* WHAT THE TASK ASKS *
Copy nothing before the line containing "(758, 398) = (421, 495): orange spool -> none". Reproduce that line and all that follow, exactly, through the end of the records.

GIVEN DATA START

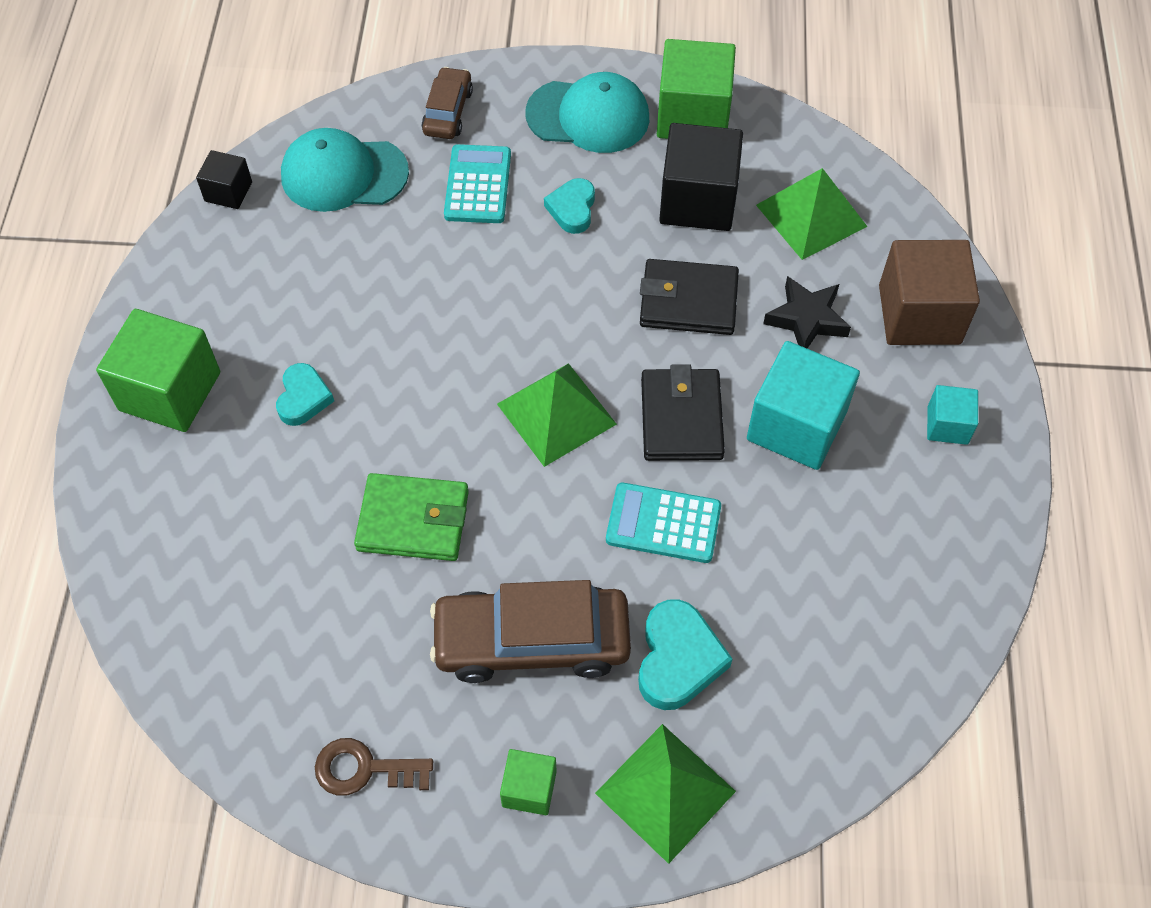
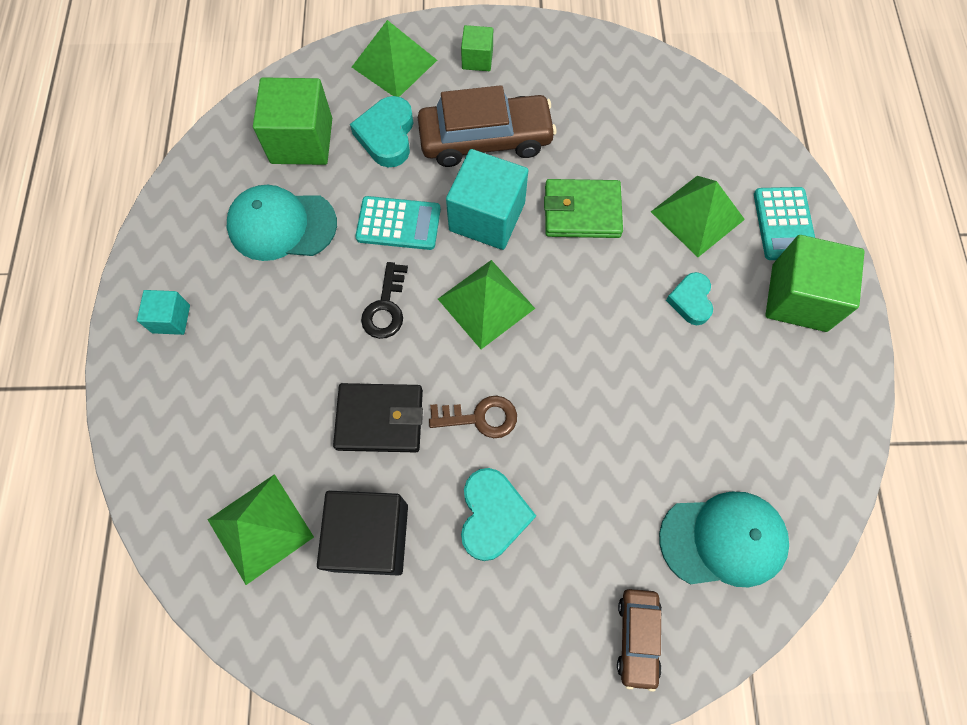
camera: 175 degrees right, 10 degrees up
(228, 192) = (828, 507): black cube -> none
(260, 503) = (697, 215): none -> green pyramid
(364, 769) = (579, 62): brown key -> brown key (480, 417)
(478, 185) = (588, 537): turquoise calculator -> turquoise calculator (784, 224)
(572, 209) = (492, 515): turquoise heart -> turquoise heart, size x1.51
(588, 116) = (487, 644): turquoise cap -> turquoise cap (282, 225)
(681, 418) = (385, 307): black wallet -> black key
(693, 115) = (375, 656): green cube -> green cube (302, 141)
(796, 426) = (293, 308): turquoise cube -> turquoise cube (487, 216)
(806, 319) = (276, 409): black star -> none
(919, 314) = (175, 422): brown cube -> none

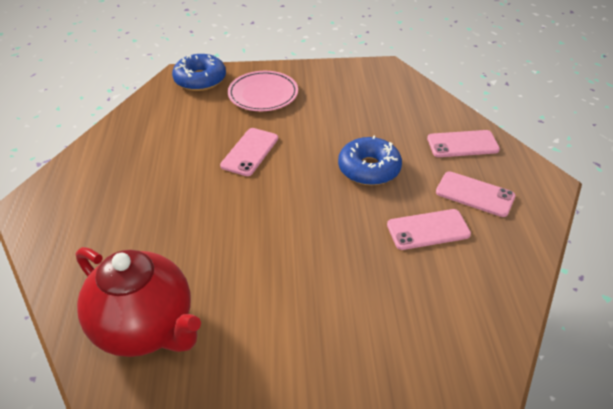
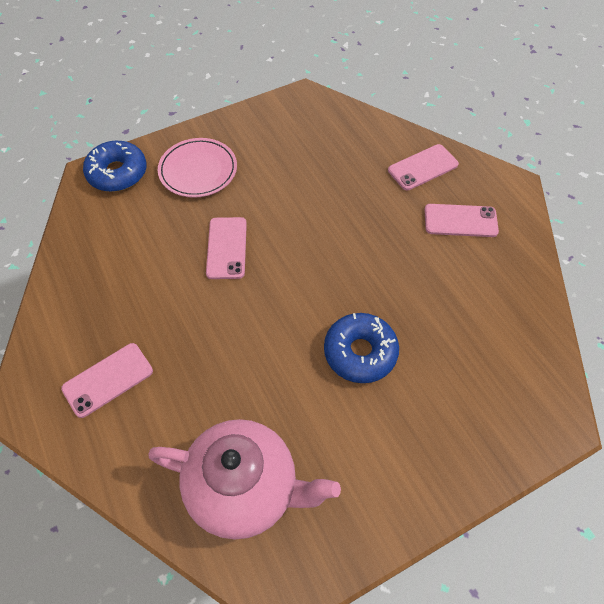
camera: 25 degrees left, 15 degrees up
(146, 328) = (245, 488): red teapot -> pink teapot
(369, 169) = (353, 226): blue donut -> blue donut (360, 352)
(428, 229) = (440, 275): pink phone -> pink phone (108, 379)

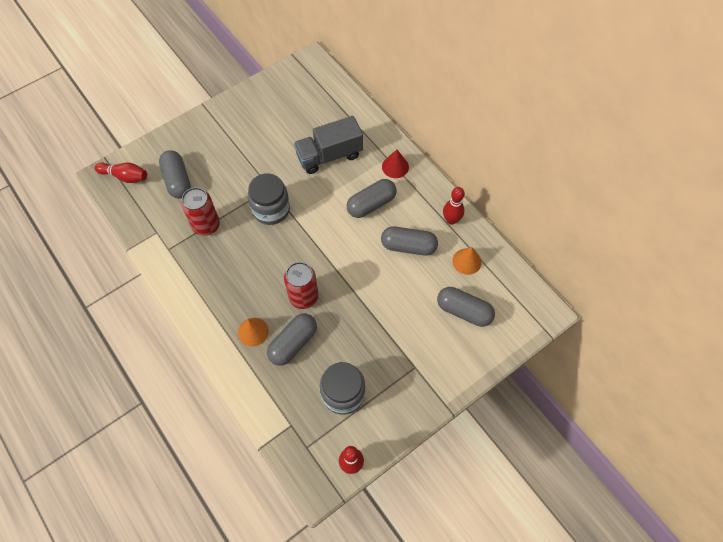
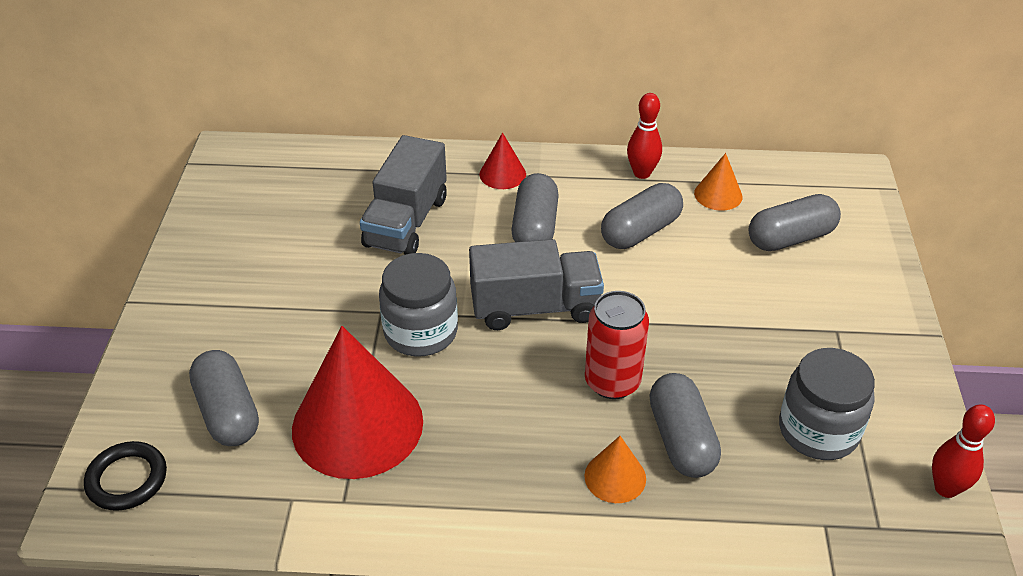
camera: 50 degrees left, 20 degrees down
(125, 176) = (127, 479): red bowling pin -> black ring
(177, 180) = (228, 412): grey capsule -> grey capsule turned 45 degrees clockwise
(206, 225) = (357, 425): red can -> red cone
(321, 239) = (535, 307): none -> grey truck

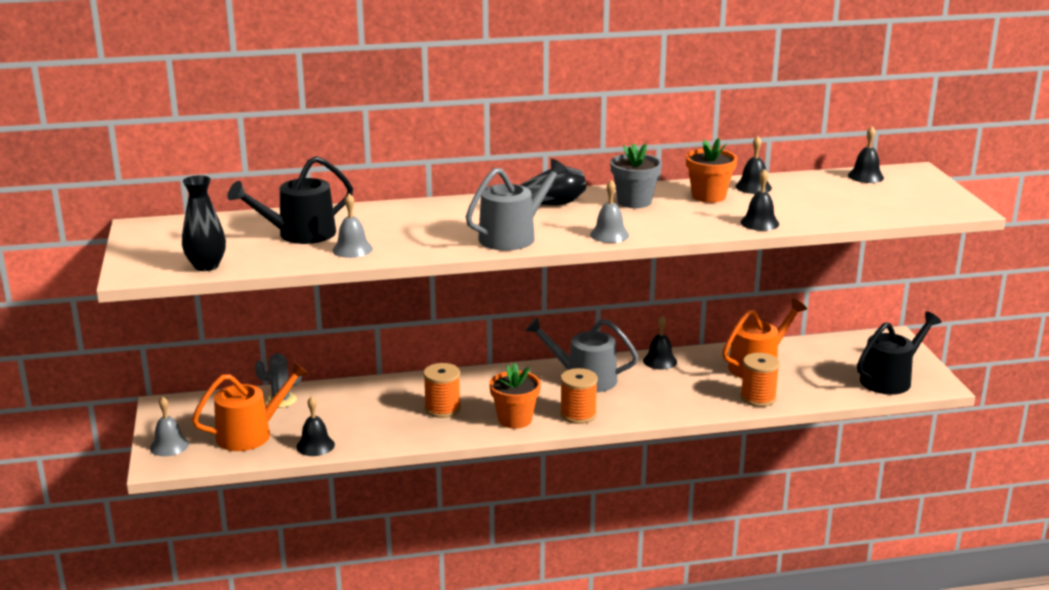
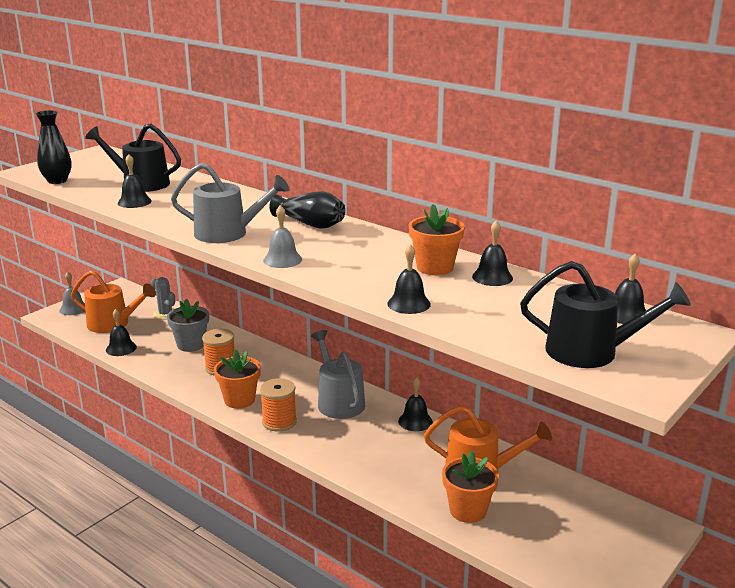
camera: 50 degrees right, 0 degrees up
(352, 249) = (134, 202): grey bell -> black bell
(634, 201) = (370, 247): grey flower pot -> grey flower pot (191, 345)
(758, 398) = (421, 495): orange spool -> none
(797, 389) = (468, 510): none -> orange flower pot
(890, 379) = (571, 560): black watering can -> black watering can (591, 352)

GIVEN DATA END

* REPLY TO THE EXERCISE *
(758, 398) = (421, 495): orange spool -> none
(797, 389) = (468, 510): none -> orange flower pot
(890, 379) = (571, 560): black watering can -> black watering can (591, 352)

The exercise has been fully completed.